PROVIDED MATERIAL start

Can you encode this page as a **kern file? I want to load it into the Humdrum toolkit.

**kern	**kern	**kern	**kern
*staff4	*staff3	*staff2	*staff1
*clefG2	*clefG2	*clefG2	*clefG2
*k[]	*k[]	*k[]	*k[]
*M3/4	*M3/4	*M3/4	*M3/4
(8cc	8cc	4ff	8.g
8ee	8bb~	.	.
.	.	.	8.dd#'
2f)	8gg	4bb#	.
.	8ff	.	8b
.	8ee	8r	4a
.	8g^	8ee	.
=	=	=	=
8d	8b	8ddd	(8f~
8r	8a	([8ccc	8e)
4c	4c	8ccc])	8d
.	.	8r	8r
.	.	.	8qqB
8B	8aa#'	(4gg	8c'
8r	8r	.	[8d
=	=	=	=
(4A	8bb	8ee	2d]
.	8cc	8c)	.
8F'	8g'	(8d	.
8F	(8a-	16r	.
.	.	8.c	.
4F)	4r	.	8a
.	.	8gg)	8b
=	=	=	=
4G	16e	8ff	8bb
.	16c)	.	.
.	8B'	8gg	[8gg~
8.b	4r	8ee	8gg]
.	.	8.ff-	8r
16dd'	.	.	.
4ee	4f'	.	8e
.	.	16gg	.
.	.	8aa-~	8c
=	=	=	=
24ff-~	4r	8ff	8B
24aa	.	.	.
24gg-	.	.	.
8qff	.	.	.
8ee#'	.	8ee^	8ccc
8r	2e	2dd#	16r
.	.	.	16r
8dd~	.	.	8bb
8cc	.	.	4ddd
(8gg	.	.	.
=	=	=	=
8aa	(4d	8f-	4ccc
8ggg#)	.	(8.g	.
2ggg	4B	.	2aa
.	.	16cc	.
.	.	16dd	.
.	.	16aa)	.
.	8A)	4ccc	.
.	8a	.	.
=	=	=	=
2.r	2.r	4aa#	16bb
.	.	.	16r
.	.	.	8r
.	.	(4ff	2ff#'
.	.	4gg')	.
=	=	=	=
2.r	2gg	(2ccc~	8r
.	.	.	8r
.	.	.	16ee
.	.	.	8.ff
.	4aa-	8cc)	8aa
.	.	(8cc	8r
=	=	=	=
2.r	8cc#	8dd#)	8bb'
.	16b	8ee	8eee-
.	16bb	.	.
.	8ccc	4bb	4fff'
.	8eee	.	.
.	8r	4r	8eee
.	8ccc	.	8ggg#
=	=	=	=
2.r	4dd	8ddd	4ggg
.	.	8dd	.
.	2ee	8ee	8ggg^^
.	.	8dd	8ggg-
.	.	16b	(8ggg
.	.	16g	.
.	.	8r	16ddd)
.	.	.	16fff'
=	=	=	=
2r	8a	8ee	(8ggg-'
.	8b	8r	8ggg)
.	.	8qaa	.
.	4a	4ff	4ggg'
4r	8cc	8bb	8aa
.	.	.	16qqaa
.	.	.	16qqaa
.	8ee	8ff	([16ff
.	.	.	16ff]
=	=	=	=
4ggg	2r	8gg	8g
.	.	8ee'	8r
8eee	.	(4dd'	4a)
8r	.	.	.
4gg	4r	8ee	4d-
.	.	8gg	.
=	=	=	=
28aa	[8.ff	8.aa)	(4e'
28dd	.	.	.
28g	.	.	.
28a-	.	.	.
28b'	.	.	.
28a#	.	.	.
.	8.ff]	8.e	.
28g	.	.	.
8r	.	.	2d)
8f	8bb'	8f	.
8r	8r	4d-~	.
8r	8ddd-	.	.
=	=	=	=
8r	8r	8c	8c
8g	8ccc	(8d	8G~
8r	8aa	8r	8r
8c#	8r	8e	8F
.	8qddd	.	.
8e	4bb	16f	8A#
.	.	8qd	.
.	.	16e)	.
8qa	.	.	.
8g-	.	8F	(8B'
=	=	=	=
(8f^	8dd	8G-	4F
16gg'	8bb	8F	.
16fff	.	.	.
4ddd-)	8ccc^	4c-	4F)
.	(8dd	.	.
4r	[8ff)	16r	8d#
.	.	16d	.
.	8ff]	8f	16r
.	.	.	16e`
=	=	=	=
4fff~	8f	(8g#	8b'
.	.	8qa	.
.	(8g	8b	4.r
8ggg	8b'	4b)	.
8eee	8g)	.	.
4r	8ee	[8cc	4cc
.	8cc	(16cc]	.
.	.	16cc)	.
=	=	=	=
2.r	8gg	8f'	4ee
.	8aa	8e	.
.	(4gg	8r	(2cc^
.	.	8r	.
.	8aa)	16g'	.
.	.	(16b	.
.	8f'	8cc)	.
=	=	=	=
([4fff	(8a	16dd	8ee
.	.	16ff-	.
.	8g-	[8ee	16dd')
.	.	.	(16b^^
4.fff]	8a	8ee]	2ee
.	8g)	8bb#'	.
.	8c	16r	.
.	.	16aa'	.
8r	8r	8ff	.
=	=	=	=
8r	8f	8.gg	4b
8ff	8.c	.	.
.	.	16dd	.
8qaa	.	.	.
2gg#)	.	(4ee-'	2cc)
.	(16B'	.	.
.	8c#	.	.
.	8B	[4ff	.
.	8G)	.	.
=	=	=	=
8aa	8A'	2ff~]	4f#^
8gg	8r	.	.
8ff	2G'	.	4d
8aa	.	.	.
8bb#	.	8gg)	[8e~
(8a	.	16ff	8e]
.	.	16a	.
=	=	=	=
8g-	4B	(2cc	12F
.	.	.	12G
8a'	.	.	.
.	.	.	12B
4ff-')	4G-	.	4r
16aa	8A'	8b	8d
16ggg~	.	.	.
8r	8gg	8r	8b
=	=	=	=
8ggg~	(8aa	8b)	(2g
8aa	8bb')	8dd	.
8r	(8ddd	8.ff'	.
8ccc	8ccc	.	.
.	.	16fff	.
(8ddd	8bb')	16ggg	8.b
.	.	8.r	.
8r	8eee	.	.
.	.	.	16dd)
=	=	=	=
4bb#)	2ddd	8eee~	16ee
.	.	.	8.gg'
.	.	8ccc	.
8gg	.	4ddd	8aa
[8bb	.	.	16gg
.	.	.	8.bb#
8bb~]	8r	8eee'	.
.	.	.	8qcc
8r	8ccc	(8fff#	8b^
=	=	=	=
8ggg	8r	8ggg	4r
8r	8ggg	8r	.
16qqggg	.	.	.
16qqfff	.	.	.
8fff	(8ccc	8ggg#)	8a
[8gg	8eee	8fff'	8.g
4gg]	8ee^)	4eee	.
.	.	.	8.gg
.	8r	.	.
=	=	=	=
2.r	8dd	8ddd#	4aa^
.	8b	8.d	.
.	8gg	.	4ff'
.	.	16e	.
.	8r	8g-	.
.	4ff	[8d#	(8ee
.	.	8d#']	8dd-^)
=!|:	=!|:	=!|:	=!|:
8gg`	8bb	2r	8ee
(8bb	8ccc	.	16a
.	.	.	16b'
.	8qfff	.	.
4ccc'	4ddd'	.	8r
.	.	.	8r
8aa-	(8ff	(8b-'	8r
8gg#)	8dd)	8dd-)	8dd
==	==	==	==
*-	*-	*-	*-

PROVIDED MATERIAL end

• **THE EXERCISE**: How many lines in the items contain the string "kern"? Reply with only the number.

• **COMPLETED TASK**: 2